↓↓↓
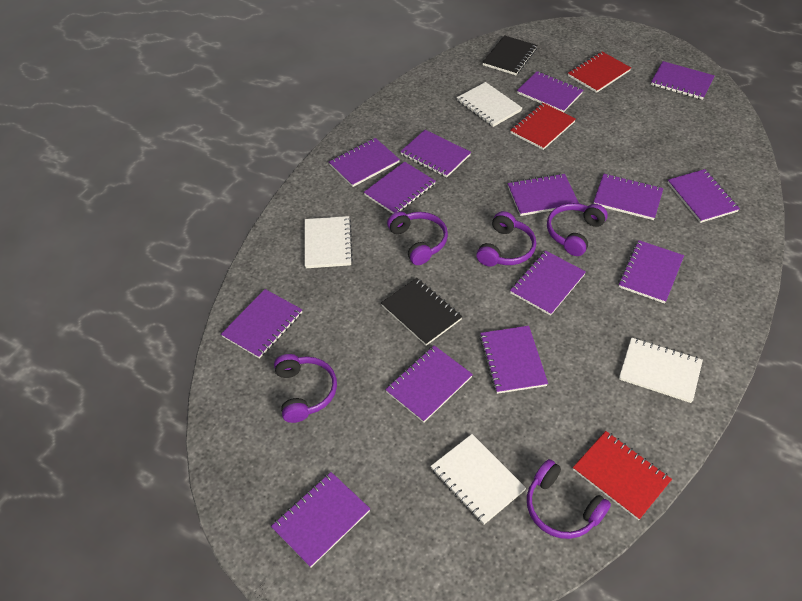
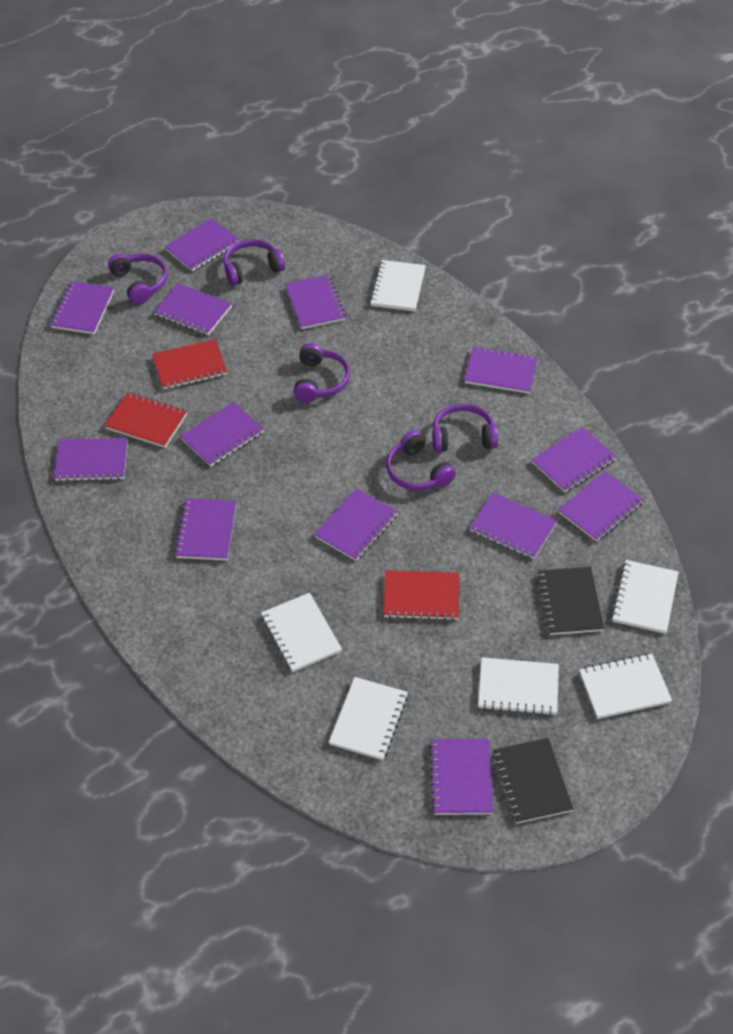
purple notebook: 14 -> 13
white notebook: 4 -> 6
↑↑↑
↓↓↓
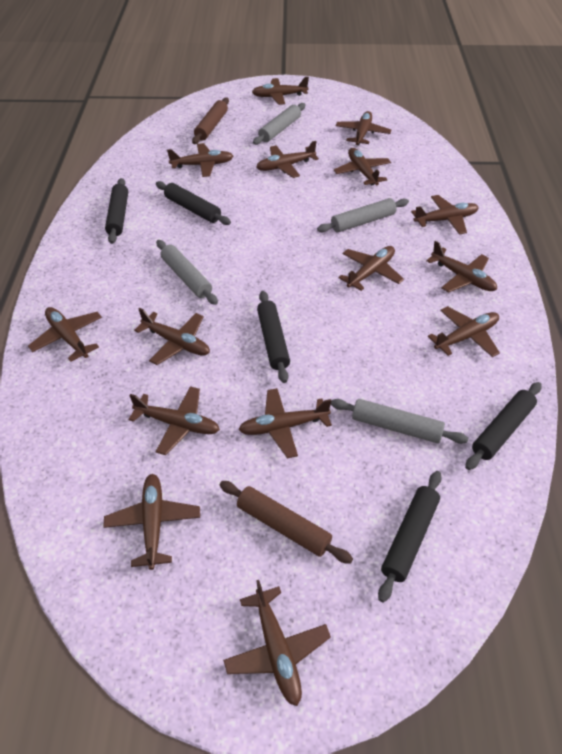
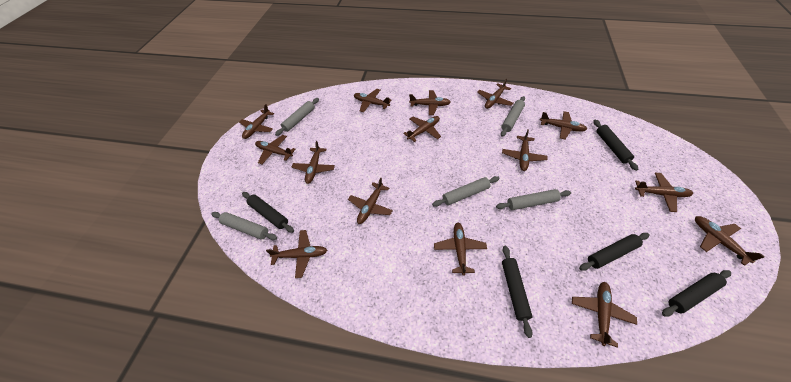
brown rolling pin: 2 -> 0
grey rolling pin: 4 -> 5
↑↑↑
↓↓↓
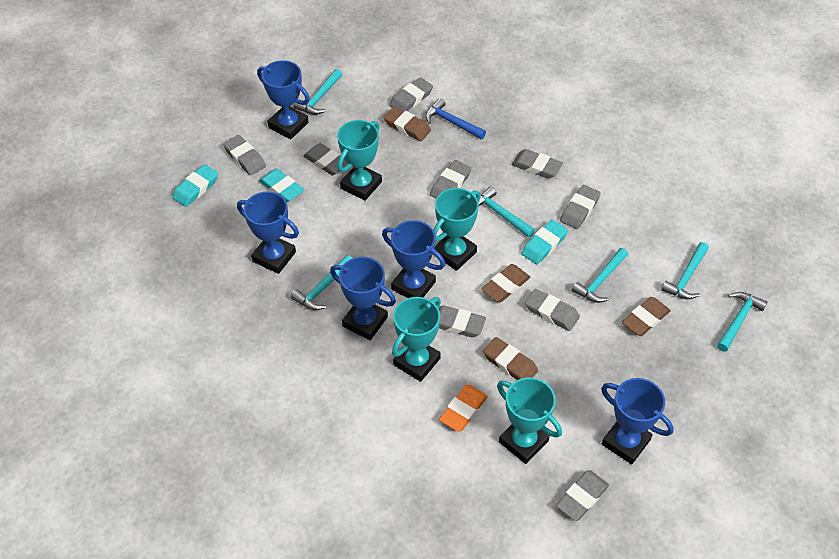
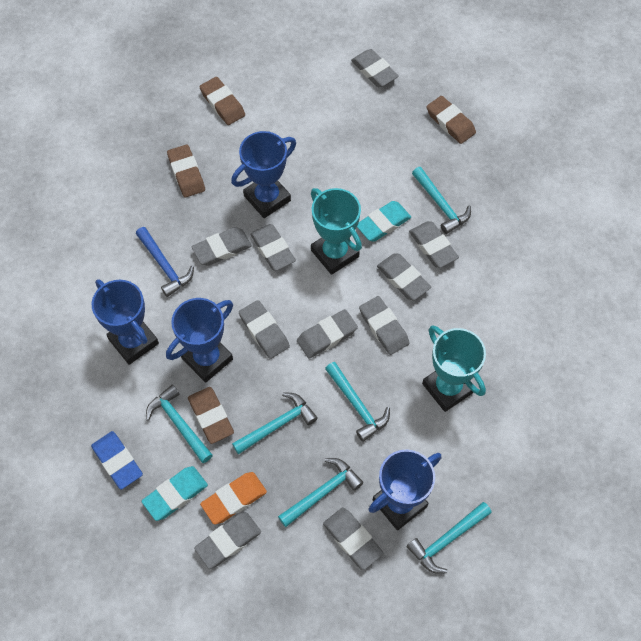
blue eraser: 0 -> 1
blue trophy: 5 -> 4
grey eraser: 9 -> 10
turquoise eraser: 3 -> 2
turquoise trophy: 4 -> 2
↑↑↑
→ THE PROBLEM
Return each line from the entries above that includes "rolling".

→ OUTPUT OF THE EXERCISE
brown rolling pin: 2 -> 0
grey rolling pin: 4 -> 5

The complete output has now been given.